▶ WORK TASK: Restate word for word each line of the data, starting at the one containing "turquoise fork [128,138,198,170]" and running through the last.

▶ Coordinate-based change listings:
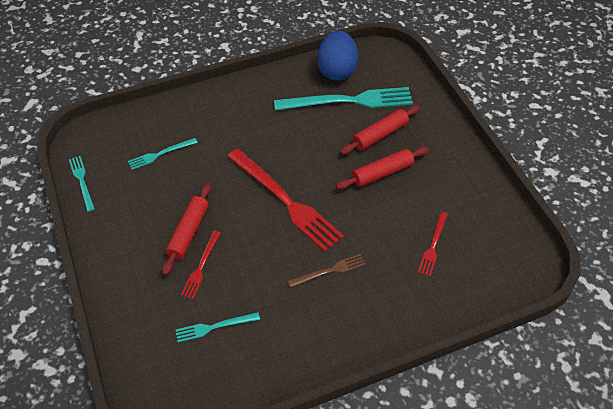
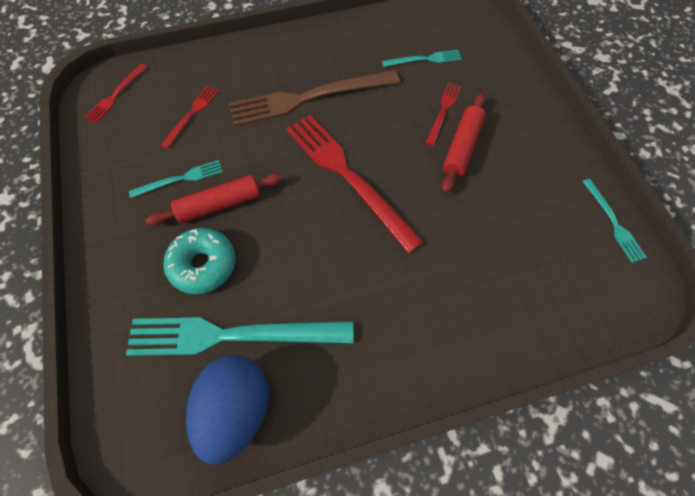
camera: 175 degrees left, 10 degrees up
turquoise fork [128,138,198,170] -> turquoise fork moved to [129,160,223,198]
brown fork [288,254,366,288] -> brown fork [229,70,400,127], size x2.06
red rolling pin [340,105,420,155] -> turquoise donut [163,228,235,294]
none -> red fork [84,64,147,124]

▶ RESULT OF THIS TASK:
turquoise fork [128,138,198,170] -> turquoise fork moved to [129,160,223,198]
brown fork [288,254,366,288] -> brown fork [229,70,400,127], size x2.06
red rolling pin [340,105,420,155] -> turquoise donut [163,228,235,294]
none -> red fork [84,64,147,124]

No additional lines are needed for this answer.